> **WHAT IS EXPECTED**:
Please write out all the data exactly as shown.

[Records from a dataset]

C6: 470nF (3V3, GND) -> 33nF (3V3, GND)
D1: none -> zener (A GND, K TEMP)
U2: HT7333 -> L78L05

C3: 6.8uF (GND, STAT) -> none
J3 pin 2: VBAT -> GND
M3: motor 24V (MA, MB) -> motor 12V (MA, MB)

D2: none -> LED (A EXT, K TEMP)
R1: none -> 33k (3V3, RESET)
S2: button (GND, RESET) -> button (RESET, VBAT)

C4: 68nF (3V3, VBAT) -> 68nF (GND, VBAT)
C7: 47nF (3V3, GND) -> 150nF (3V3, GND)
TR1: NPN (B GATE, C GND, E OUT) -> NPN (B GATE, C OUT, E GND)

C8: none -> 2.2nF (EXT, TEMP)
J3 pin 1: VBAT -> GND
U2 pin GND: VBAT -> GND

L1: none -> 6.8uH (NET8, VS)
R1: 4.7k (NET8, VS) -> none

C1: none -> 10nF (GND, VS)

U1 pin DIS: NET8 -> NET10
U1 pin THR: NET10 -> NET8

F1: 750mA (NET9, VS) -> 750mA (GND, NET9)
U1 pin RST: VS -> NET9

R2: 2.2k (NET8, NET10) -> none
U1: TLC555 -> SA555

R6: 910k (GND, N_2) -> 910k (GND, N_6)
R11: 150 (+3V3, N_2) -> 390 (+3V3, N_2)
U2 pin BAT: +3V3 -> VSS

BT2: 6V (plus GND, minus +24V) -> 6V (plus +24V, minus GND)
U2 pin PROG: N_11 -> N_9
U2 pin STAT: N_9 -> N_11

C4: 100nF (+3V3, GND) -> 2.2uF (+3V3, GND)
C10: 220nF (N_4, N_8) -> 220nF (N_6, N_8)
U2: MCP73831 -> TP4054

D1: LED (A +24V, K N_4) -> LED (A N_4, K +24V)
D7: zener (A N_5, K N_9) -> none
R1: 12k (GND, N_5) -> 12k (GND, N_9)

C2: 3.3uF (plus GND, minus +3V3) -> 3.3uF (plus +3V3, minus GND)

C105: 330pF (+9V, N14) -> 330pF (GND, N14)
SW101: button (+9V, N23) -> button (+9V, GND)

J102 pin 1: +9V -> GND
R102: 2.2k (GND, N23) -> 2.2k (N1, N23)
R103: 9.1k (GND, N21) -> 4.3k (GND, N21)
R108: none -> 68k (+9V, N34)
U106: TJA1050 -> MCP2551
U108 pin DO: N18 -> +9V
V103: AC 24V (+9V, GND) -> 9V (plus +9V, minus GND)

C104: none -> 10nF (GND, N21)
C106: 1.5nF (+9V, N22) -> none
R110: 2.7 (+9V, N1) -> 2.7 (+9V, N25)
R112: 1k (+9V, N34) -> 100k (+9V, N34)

> **SOLUTION FOR THIS PROBLEM**:
C6: 470nF (3V3, GND) -> 33nF (3V3, GND)
D1: none -> zener (A GND, K TEMP)
U2: HT7333 -> L78L05

C3: 6.8uF (GND, STAT) -> none
J3 pin 2: VBAT -> GND
M3: motor 24V (MA, MB) -> motor 12V (MA, MB)

D2: none -> LED (A EXT, K TEMP)
R1: none -> 33k (3V3, RESET)
S2: button (GND, RESET) -> button (RESET, VBAT)

C4: 68nF (3V3, VBAT) -> 68nF (GND, VBAT)
C7: 47nF (3V3, GND) -> 150nF (3V3, GND)
TR1: NPN (B GATE, C GND, E OUT) -> NPN (B GATE, C OUT, E GND)

C8: none -> 2.2nF (EXT, TEMP)
J3 pin 1: VBAT -> GND
U2 pin GND: VBAT -> GND

L1: none -> 6.8uH (NET8, VS)
R1: 4.7k (NET8, VS) -> none

C1: none -> 10nF (GND, VS)

U1 pin DIS: NET8 -> NET10
U1 pin THR: NET10 -> NET8

F1: 750mA (NET9, VS) -> 750mA (GND, NET9)
U1 pin RST: VS -> NET9

R2: 2.2k (NET8, NET10) -> none
U1: TLC555 -> SA555

R6: 910k (GND, N_2) -> 910k (GND, N_6)
R11: 150 (+3V3, N_2) -> 390 (+3V3, N_2)
U2 pin BAT: +3V3 -> VSS

BT2: 6V (plus GND, minus +24V) -> 6V (plus +24V, minus GND)
U2 pin PROG: N_11 -> N_9
U2 pin STAT: N_9 -> N_11

C4: 100nF (+3V3, GND) -> 2.2uF (+3V3, GND)
C10: 220nF (N_4, N_8) -> 220nF (N_6, N_8)
U2: MCP73831 -> TP4054

D1: LED (A +24V, K N_4) -> LED (A N_4, K +24V)
D7: zener (A N_5, K N_9) -> none
R1: 12k (GND, N_5) -> 12k (GND, N_9)

C2: 3.3uF (plus GND, minus +3V3) -> 3.3uF (plus +3V3, minus GND)

C105: 330pF (+9V, N14) -> 330pF (GND, N14)
SW101: button (+9V, N23) -> button (+9V, GND)

J102 pin 1: +9V -> GND
R102: 2.2k (GND, N23) -> 2.2k (N1, N23)
R103: 9.1k (GND, N21) -> 4.3k (GND, N21)
R108: none -> 68k (+9V, N34)
U106: TJA1050 -> MCP2551
U108 pin DO: N18 -> +9V
V103: AC 24V (+9V, GND) -> 9V (plus +9V, minus GND)

C104: none -> 10nF (GND, N21)
C106: 1.5nF (+9V, N22) -> none
R110: 2.7 (+9V, N1) -> 2.7 (+9V, N25)
R112: 1k (+9V, N34) -> 100k (+9V, N34)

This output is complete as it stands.